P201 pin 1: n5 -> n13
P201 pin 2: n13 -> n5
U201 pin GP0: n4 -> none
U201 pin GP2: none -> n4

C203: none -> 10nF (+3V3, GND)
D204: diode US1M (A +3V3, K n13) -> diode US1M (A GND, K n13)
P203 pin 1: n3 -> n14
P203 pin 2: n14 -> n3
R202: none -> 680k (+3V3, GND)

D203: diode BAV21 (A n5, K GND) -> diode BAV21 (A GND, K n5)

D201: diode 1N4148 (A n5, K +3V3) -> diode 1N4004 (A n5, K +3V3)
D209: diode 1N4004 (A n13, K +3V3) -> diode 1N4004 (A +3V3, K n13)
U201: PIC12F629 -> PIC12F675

****************************************

* [What you need to do]: What lines in the data hold the word "diode"? Return them.

* [Solution to this problem]:
D204: diode US1M (A +3V3, K n13) -> diode US1M (A GND, K n13)
D203: diode BAV21 (A n5, K GND) -> diode BAV21 (A GND, K n5)
D201: diode 1N4148 (A n5, K +3V3) -> diode 1N4004 (A n5, K +3V3)
D209: diode 1N4004 (A n13, K +3V3) -> diode 1N4004 (A +3V3, K n13)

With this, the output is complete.